*Activity:*
Return the whole listing, line for line, without the pictures in it.

[Opening Data extract section]

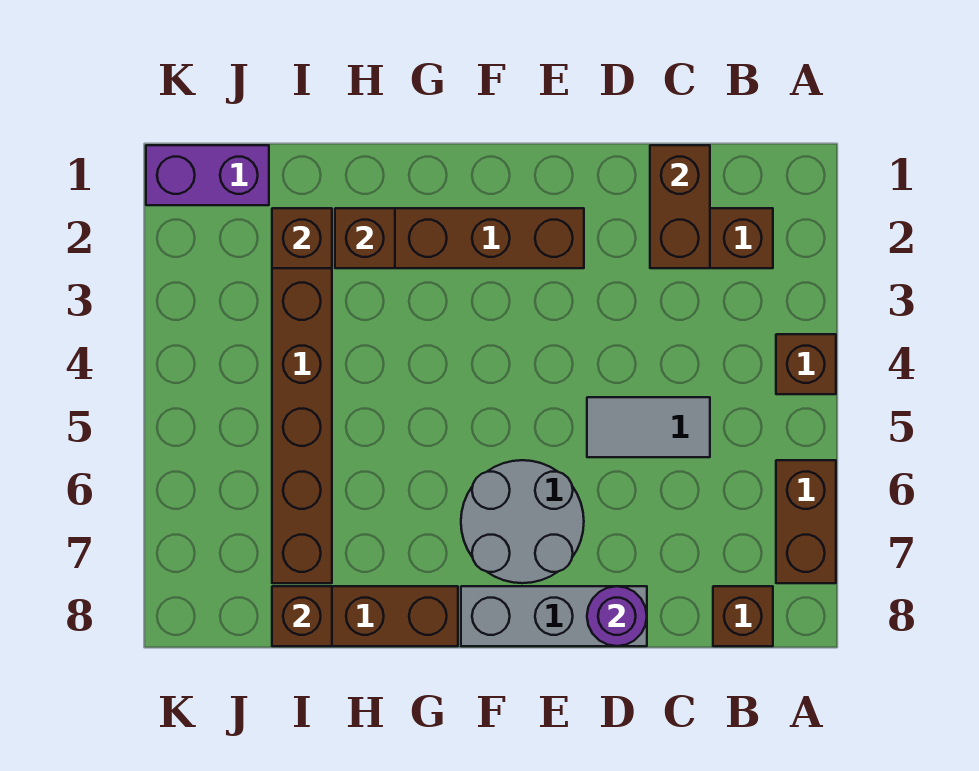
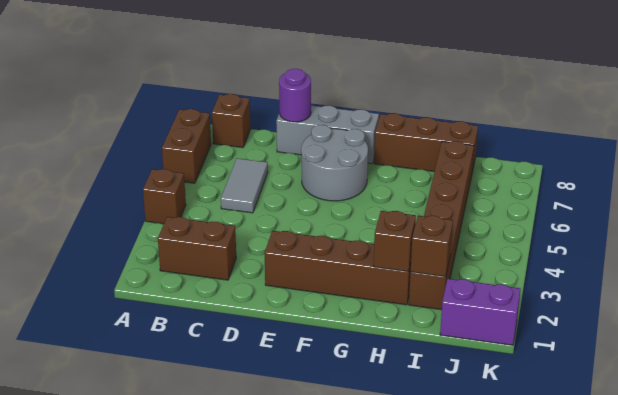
brown brick C1:C2 level 2 -> none
grey tile C5:D5 level 1 -> grey tile C5:C6 level 1
brown brick I8 level 2 -> none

[Closing Data extract section]

*Reply to the task:*
brown brick C1:C2 level 2 -> none
grey tile C5:D5 level 1 -> grey tile C5:C6 level 1
brown brick I8 level 2 -> none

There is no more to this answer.